Short task: Retype everything in the rows from the line containing "At what (x,y)" down to the line containing "Looking at the", including both of those lines, and leave the pictures out of your answer.

Input for this task:
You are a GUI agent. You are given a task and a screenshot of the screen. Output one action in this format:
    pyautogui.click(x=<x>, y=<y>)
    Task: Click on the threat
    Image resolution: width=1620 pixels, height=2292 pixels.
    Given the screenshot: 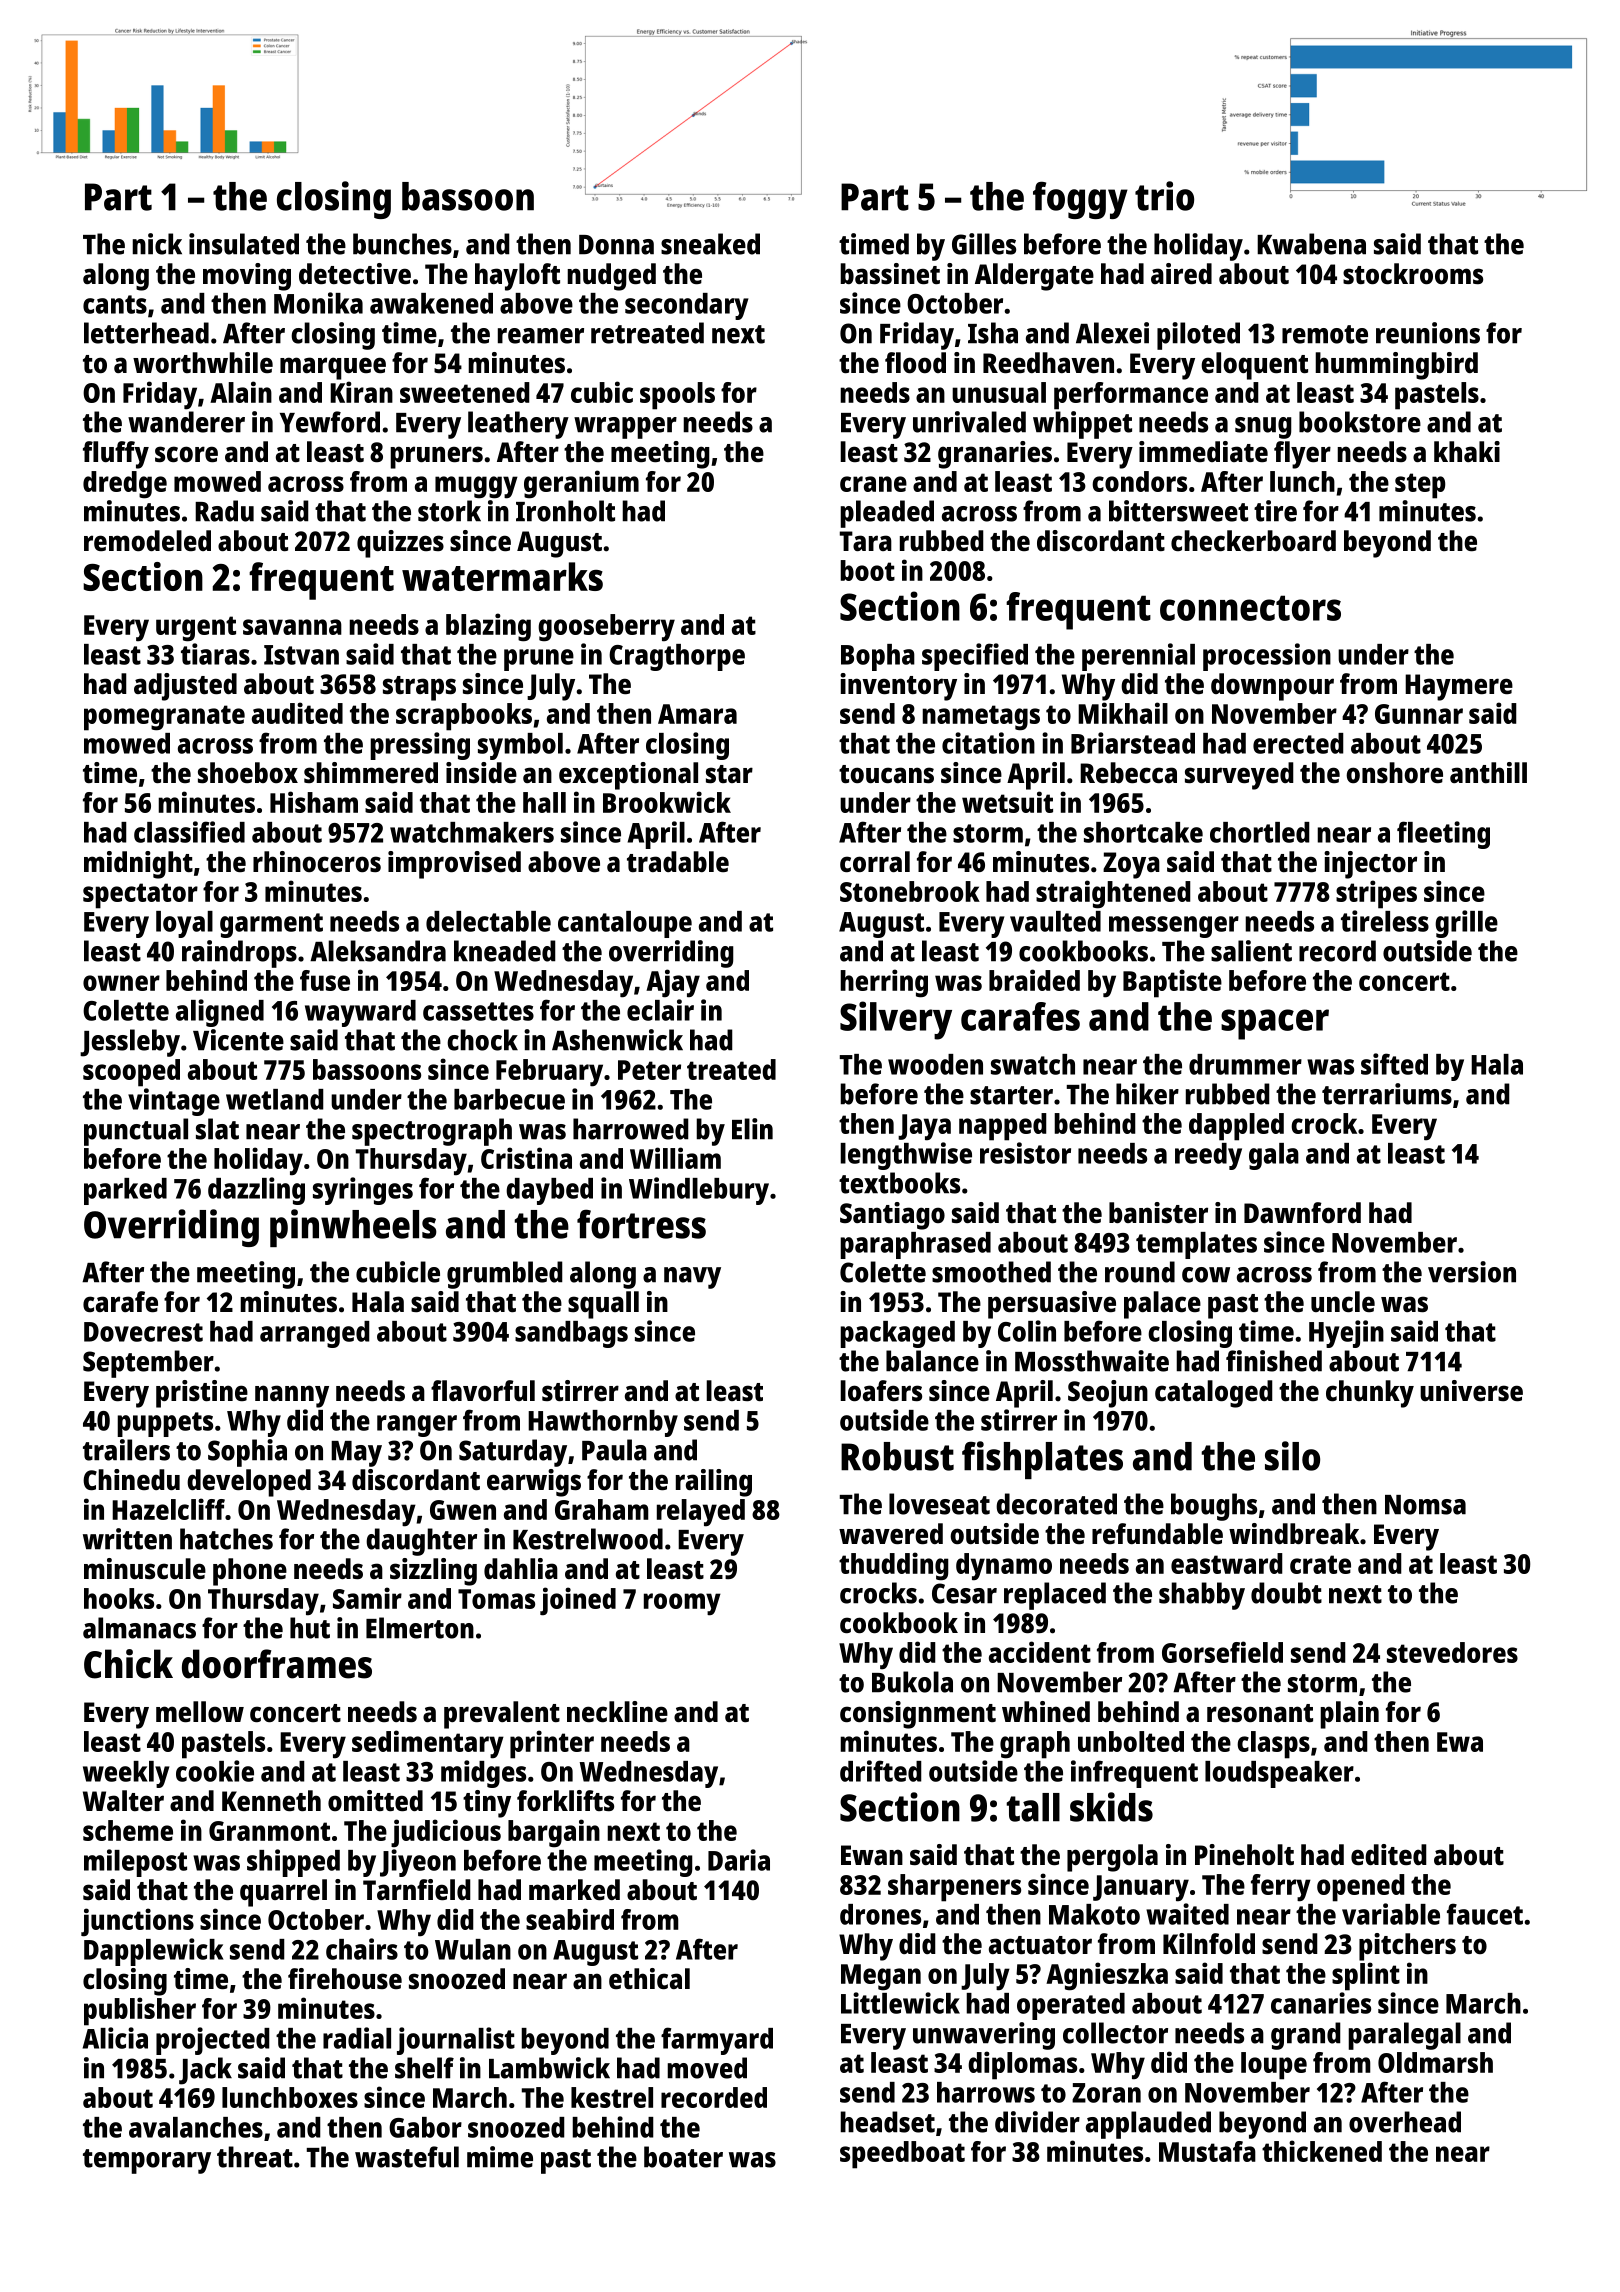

==

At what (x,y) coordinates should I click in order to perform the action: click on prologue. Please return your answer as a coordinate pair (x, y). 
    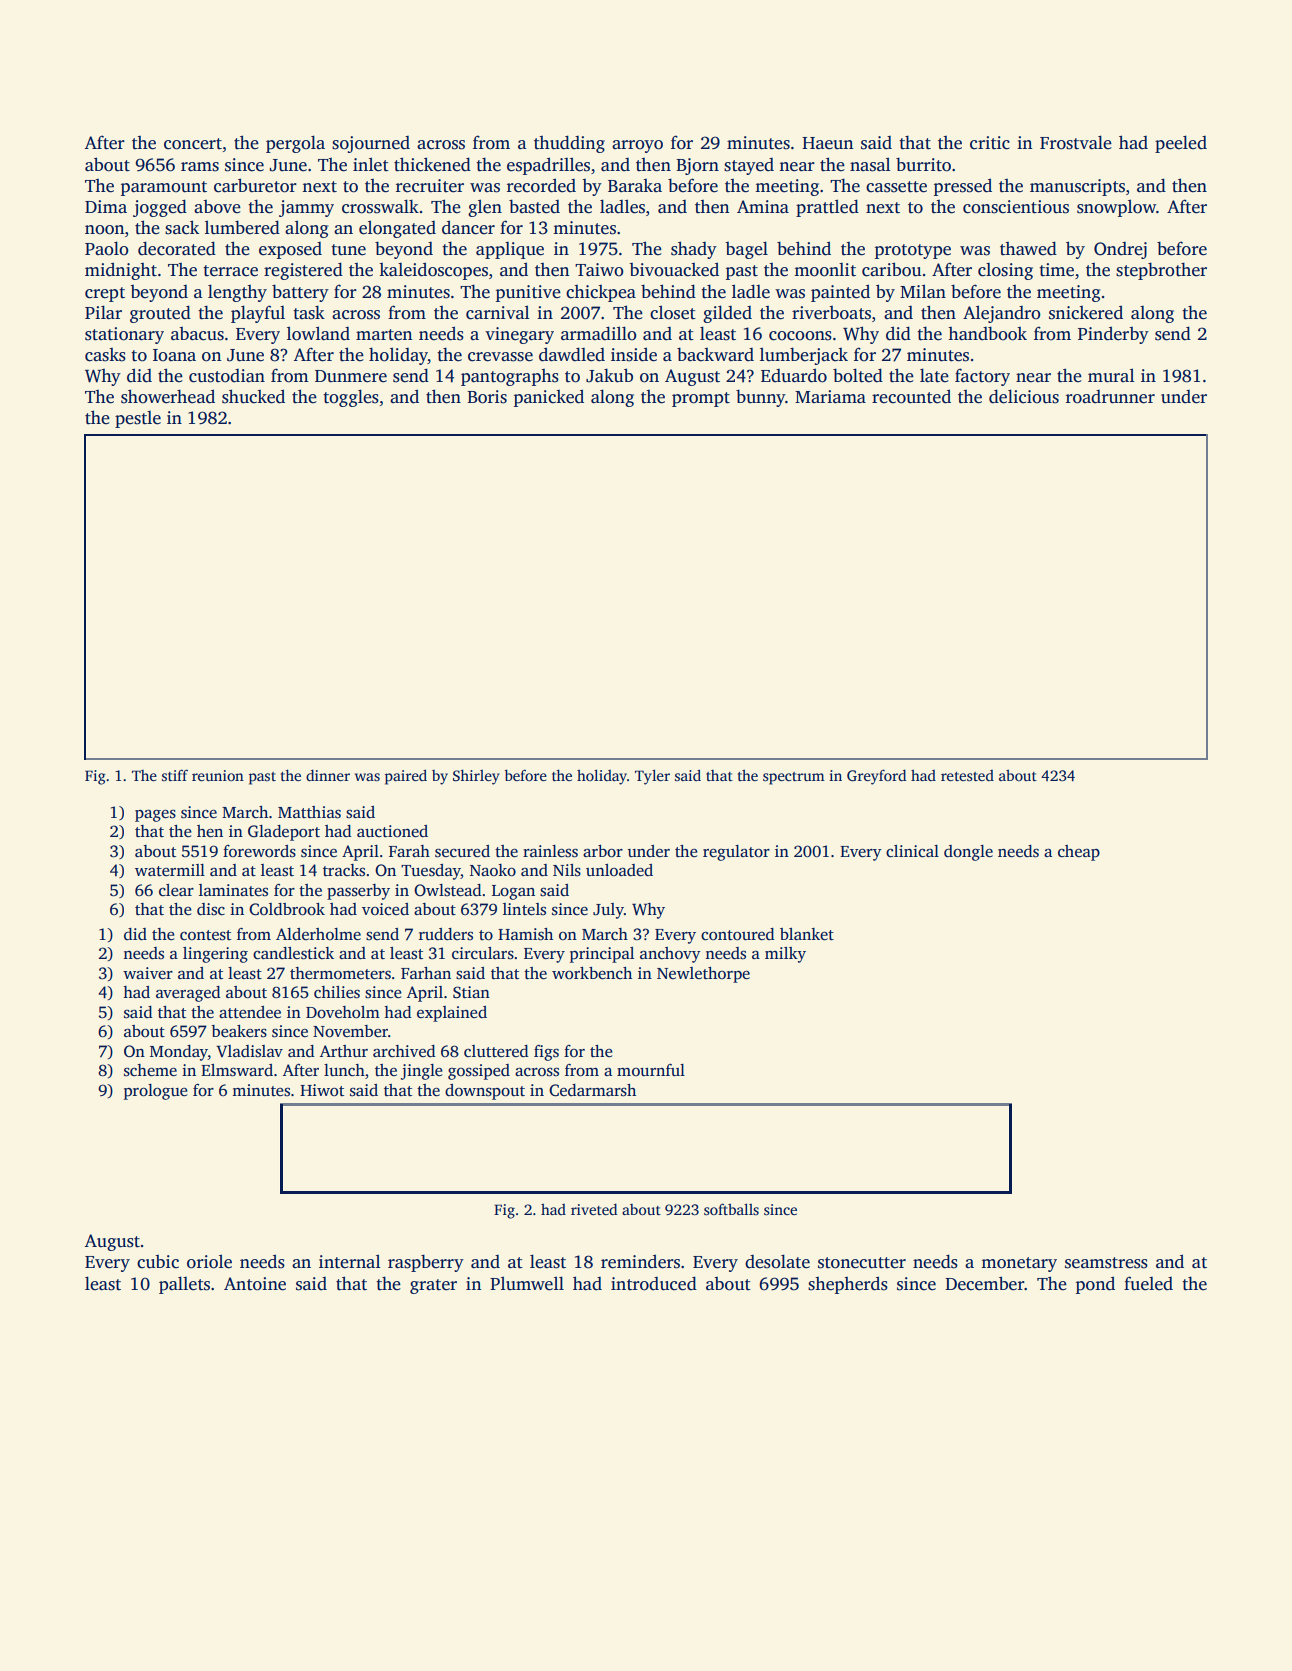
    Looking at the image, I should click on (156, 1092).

The answer:
At what (x,y) coordinates should I click in order to perform the action: click on prologue. Please return your answer as a coordinate pair (x, y). 
    Looking at the image, I should click on (156, 1092).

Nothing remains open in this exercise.